Please find every line in the records below that contains the word "none", and copy it.

Provided information:
══════

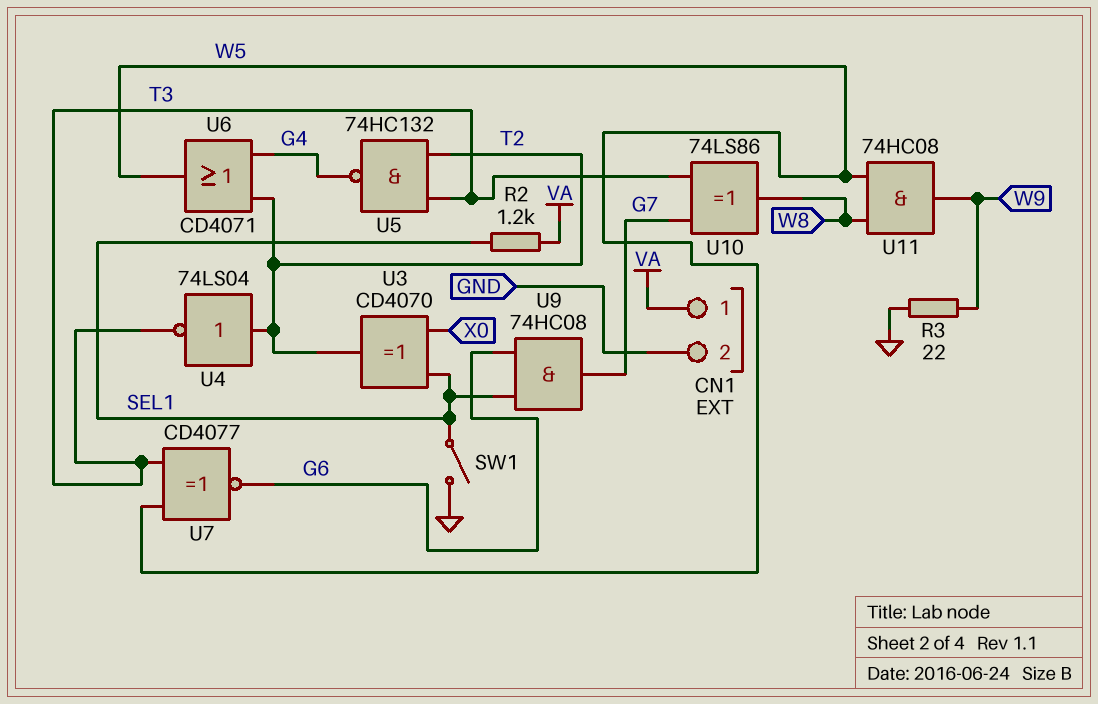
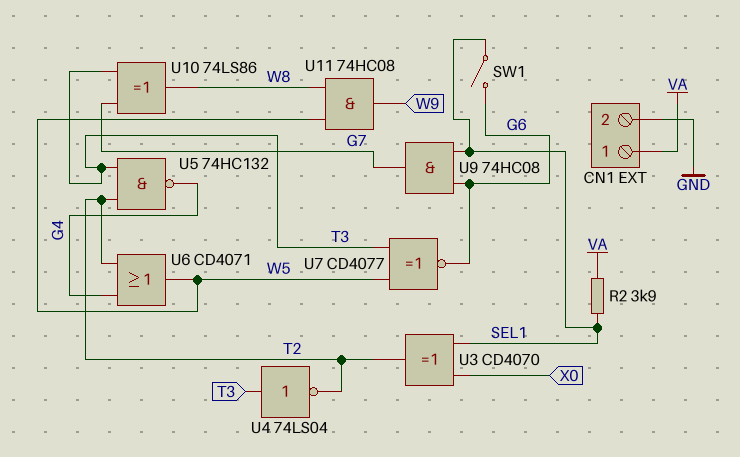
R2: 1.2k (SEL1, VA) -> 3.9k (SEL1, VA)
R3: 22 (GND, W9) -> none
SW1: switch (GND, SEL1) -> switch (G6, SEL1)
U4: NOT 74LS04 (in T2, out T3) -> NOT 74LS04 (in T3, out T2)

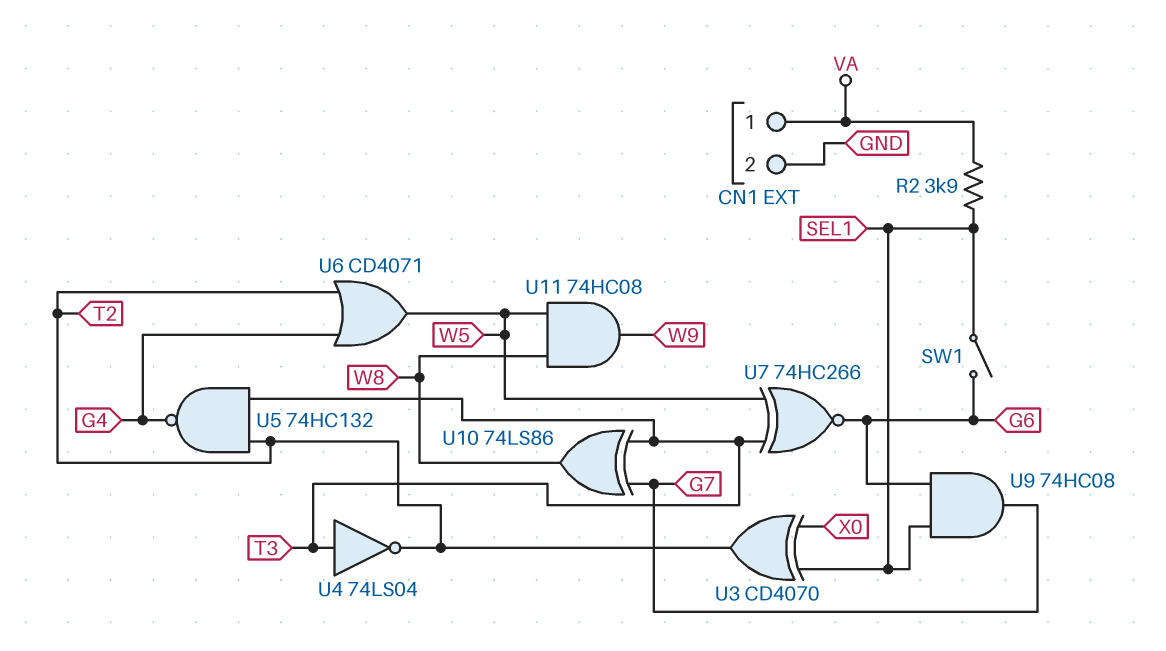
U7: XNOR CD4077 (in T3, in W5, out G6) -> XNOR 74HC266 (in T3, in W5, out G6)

══════

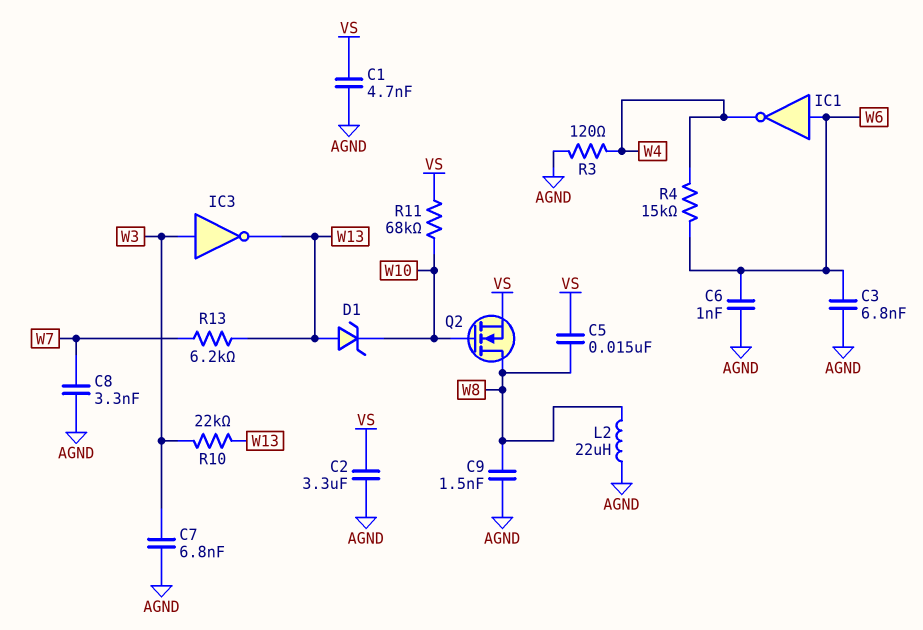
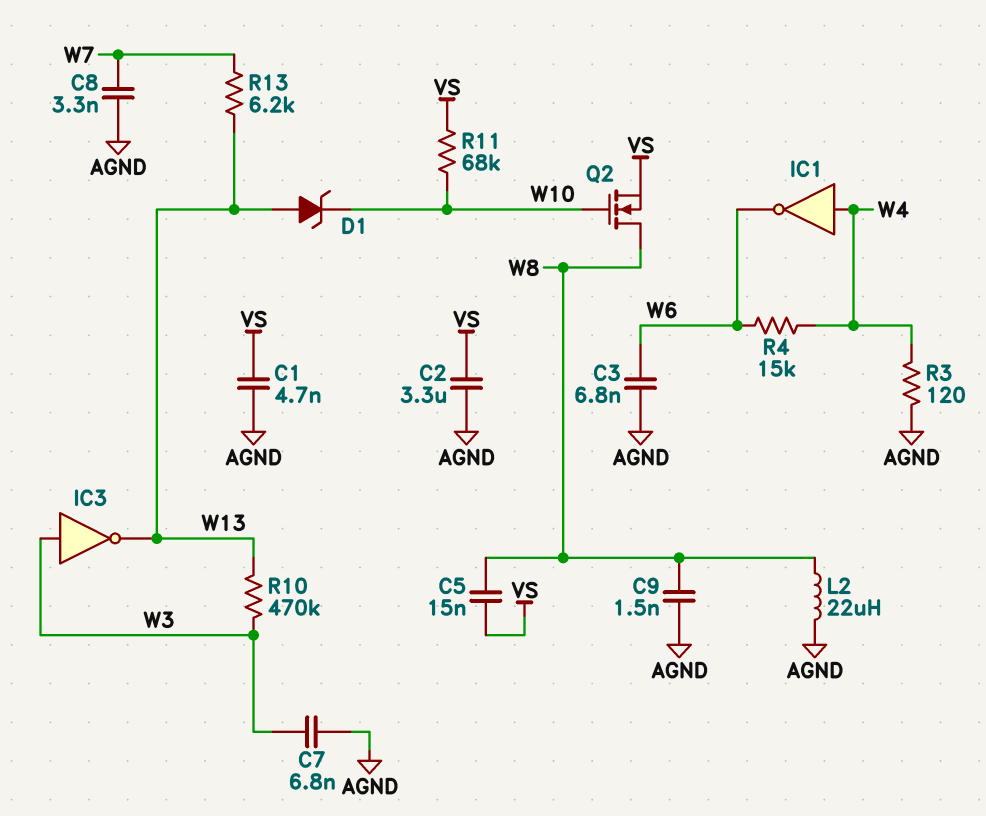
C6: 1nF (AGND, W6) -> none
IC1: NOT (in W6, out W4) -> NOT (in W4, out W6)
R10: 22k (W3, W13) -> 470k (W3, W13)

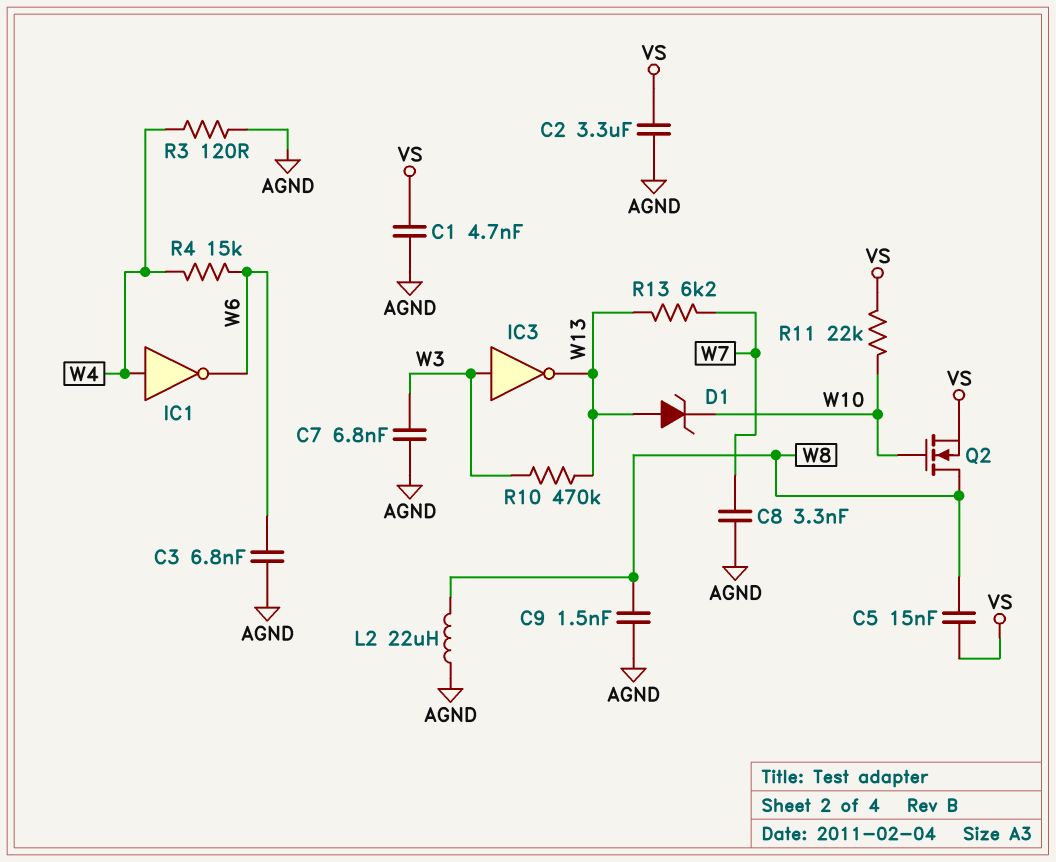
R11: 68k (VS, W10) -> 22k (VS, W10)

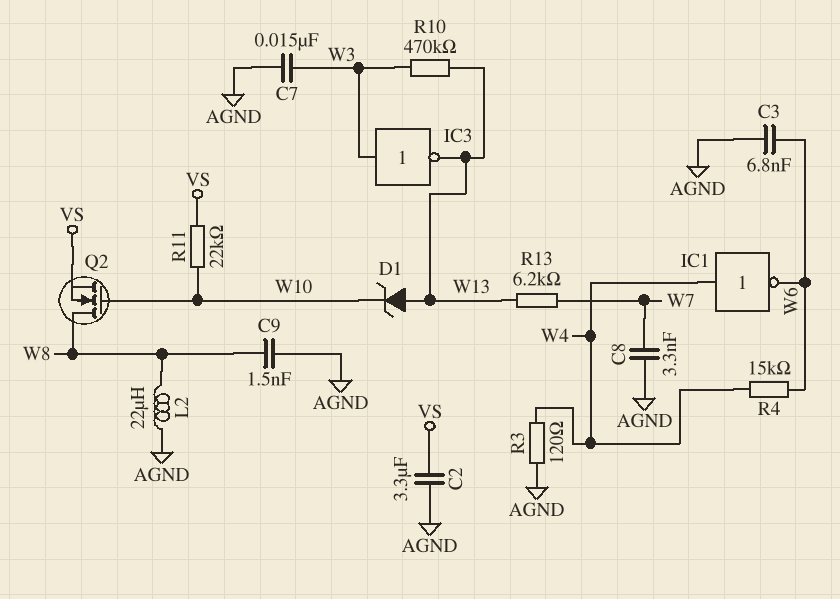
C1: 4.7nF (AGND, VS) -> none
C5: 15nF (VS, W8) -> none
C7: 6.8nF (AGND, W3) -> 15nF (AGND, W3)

══════

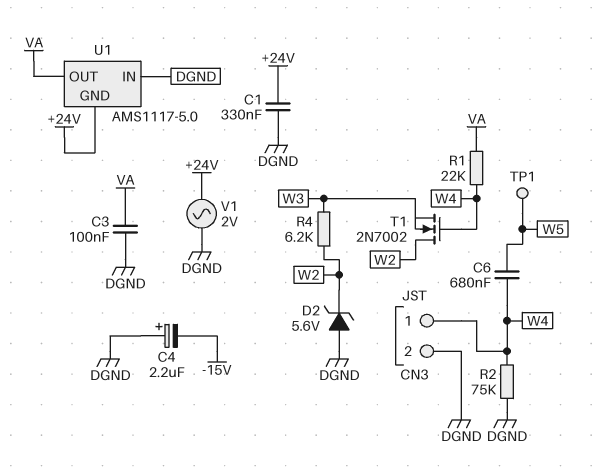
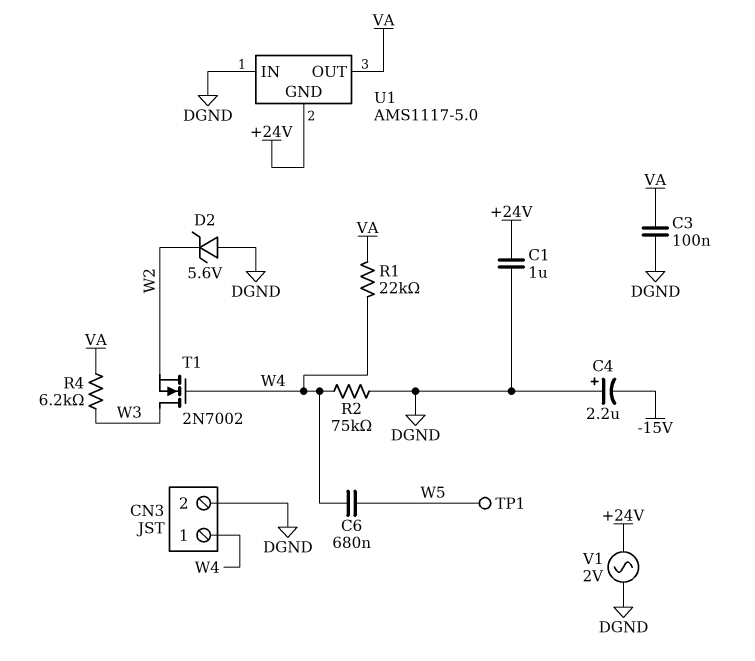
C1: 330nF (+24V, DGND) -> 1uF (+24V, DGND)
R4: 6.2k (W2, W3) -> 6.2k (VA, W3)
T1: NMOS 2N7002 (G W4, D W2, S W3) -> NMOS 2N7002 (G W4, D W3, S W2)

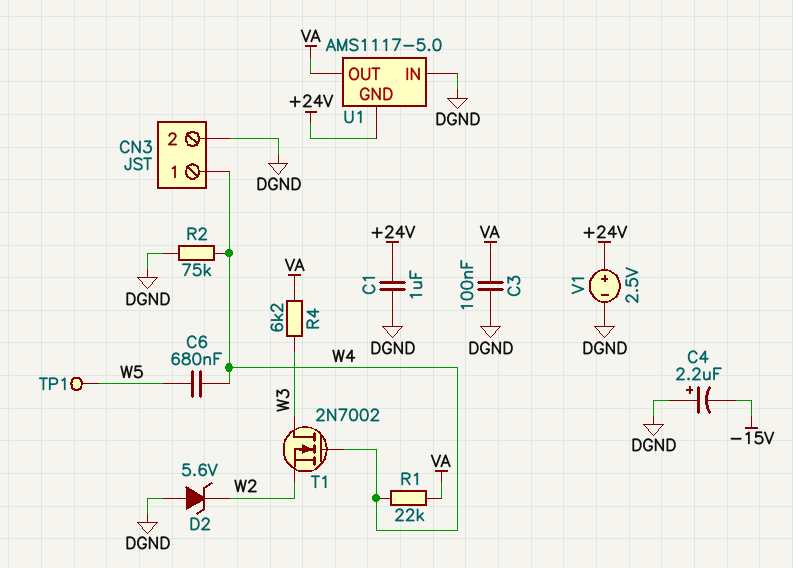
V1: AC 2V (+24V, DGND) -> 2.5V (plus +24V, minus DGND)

══════

Exercise solution:
R3: 22 (GND, W9) -> none
C6: 1nF (AGND, W6) -> none
C1: 4.7nF (AGND, VS) -> none
C5: 15nF (VS, W8) -> none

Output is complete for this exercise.